◆ REQUIREMENT
For the material below, return exactly the lines starting at the line containing "first_place: [466, 302]" and ending at the line containing "old: green_leneruk", both ends included, and no others.

◆ EXERCISE INPUTS
=== Begin Enclosure ===
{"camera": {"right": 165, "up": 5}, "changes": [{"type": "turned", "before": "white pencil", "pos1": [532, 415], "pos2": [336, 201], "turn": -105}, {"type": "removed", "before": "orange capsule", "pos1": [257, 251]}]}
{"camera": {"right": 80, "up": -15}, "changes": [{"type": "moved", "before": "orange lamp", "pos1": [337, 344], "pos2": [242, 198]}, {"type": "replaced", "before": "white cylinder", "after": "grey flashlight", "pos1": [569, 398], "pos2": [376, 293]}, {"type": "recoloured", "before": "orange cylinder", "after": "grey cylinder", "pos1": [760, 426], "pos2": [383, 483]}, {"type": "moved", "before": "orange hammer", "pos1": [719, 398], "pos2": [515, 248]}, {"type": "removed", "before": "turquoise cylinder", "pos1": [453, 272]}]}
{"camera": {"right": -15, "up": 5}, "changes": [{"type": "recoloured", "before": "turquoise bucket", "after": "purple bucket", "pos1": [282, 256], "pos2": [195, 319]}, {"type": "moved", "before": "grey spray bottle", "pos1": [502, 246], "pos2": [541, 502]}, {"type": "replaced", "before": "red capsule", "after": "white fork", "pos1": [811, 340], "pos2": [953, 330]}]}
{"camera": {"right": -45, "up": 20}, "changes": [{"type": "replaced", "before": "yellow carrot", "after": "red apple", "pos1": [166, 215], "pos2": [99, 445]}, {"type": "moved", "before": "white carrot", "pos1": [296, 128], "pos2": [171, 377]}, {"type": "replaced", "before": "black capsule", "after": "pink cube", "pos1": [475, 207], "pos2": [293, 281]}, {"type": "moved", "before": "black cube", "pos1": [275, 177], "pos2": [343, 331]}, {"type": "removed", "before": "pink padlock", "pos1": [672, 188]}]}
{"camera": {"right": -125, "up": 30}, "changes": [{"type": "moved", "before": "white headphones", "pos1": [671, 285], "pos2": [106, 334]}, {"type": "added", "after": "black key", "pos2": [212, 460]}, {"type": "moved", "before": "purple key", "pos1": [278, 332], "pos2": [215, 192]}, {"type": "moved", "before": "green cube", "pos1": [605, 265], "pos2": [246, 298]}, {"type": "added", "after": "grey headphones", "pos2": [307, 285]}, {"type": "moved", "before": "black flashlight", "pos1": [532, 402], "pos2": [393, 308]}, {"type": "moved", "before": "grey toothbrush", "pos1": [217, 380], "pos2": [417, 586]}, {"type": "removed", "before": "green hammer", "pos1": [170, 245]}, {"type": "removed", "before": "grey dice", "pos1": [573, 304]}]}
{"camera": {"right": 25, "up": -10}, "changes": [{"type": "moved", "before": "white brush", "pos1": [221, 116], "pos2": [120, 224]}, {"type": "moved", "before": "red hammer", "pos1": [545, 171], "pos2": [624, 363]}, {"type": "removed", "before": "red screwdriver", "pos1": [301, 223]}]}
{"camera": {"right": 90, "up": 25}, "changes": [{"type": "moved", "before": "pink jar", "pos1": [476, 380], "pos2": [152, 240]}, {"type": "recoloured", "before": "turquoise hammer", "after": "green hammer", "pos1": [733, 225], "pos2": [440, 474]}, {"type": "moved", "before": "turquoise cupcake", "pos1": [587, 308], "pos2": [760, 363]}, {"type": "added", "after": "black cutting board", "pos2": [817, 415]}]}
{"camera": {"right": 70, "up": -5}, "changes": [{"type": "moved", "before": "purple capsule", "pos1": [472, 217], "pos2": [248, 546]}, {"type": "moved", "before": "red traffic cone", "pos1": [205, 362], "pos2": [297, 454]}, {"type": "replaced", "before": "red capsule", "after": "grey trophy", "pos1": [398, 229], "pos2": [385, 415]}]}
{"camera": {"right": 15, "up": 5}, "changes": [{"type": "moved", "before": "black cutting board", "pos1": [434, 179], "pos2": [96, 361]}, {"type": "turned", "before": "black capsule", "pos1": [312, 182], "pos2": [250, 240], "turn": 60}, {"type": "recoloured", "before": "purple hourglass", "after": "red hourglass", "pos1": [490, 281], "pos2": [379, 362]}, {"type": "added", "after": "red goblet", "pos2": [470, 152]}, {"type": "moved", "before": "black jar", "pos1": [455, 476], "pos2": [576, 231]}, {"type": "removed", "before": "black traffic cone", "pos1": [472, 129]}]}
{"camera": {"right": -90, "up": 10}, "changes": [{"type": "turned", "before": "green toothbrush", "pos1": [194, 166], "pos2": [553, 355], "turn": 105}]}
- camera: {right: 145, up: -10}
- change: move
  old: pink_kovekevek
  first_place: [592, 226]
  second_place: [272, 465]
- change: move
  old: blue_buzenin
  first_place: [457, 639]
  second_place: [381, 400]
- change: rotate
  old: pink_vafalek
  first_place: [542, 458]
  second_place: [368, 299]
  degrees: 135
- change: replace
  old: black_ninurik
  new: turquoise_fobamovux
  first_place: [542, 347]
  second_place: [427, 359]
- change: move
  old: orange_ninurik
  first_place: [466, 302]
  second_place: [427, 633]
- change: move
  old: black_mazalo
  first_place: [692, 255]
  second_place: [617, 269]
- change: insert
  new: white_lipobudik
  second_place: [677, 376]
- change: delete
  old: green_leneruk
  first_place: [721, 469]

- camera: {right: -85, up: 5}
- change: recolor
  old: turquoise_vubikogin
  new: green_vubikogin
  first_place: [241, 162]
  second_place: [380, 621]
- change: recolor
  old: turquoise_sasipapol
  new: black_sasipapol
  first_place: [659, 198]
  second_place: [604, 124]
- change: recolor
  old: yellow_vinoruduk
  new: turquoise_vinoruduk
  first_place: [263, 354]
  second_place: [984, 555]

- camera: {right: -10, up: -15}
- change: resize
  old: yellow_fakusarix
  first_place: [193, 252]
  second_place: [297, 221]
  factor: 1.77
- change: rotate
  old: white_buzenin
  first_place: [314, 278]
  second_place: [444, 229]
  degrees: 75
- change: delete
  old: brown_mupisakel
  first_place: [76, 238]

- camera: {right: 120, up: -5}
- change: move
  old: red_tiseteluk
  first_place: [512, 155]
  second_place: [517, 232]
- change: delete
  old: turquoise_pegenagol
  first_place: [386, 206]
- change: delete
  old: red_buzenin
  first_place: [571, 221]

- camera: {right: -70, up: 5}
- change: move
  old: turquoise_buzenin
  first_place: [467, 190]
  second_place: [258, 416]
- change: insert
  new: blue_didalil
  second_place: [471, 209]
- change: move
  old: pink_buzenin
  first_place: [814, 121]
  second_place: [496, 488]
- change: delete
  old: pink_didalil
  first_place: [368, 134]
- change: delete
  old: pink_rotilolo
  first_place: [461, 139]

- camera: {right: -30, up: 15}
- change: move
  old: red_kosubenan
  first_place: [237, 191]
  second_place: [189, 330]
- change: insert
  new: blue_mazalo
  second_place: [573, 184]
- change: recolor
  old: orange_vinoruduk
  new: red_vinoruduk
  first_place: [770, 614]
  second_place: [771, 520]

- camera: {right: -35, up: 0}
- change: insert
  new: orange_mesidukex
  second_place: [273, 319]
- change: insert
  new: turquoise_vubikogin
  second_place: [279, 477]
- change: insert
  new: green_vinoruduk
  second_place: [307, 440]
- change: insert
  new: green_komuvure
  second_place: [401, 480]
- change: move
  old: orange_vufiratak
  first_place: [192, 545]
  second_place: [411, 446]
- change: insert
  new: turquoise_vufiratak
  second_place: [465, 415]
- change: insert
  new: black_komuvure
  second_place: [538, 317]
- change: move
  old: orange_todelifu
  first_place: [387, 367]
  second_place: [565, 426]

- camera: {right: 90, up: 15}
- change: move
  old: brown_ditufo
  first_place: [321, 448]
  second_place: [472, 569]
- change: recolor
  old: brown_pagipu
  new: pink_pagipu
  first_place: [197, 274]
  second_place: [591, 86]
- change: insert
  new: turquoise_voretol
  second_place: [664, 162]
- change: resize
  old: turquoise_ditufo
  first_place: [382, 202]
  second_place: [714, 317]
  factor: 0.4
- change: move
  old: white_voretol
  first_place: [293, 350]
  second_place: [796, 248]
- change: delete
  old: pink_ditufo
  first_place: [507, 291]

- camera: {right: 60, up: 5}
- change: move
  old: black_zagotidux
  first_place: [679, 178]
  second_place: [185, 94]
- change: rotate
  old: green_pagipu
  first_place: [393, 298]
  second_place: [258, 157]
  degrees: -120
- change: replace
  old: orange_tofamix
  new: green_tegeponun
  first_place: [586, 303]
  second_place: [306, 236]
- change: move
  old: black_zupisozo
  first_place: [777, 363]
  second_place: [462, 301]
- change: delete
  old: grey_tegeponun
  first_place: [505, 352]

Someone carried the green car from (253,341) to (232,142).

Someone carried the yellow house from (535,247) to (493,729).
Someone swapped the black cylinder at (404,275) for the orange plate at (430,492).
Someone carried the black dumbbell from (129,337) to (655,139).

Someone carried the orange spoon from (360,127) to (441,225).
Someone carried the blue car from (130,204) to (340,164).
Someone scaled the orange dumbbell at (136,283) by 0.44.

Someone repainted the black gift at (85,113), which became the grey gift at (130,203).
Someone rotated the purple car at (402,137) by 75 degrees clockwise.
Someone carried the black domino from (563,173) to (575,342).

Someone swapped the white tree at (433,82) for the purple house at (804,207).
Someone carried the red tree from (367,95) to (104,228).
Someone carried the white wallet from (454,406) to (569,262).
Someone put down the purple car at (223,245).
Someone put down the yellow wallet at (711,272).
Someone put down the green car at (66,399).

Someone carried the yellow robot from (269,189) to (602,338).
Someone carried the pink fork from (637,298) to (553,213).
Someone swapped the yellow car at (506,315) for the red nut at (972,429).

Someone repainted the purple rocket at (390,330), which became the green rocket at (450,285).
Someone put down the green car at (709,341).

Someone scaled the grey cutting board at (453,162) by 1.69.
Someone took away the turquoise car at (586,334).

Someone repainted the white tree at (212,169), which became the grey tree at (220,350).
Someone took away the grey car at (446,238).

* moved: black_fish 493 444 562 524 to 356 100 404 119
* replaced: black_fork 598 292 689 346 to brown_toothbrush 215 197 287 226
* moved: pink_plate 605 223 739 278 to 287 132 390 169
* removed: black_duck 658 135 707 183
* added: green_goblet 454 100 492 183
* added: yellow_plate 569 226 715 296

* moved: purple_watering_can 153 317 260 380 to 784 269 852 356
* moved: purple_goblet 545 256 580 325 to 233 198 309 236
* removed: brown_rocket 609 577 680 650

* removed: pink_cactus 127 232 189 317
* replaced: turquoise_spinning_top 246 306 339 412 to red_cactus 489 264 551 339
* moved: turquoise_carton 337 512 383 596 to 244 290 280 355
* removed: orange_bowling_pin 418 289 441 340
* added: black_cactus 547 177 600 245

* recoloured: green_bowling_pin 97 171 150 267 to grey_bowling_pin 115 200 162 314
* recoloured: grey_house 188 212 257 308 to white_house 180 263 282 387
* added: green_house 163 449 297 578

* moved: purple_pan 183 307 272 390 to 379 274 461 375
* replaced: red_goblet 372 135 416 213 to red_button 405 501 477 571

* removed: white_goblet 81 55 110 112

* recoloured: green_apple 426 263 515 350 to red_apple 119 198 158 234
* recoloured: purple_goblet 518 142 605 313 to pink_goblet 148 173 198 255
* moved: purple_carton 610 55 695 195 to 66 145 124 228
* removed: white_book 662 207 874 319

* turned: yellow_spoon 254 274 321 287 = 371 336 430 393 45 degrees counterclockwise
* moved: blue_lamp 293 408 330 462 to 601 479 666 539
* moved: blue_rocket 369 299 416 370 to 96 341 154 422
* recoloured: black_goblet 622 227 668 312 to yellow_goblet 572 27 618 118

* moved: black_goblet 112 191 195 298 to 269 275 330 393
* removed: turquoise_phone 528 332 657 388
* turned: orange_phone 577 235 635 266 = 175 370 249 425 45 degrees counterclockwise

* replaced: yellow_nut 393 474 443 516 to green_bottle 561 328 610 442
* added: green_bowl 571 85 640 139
=== End Enclosure ===
◆ RESULT OF THE TASK
  first_place: [466, 302]
  second_place: [427, 633]
- change: move
  old: black_mazalo
  first_place: [692, 255]
  second_place: [617, 269]
- change: insert
  new: white_lipobudik
  second_place: [677, 376]
- change: delete
  old: green_leneruk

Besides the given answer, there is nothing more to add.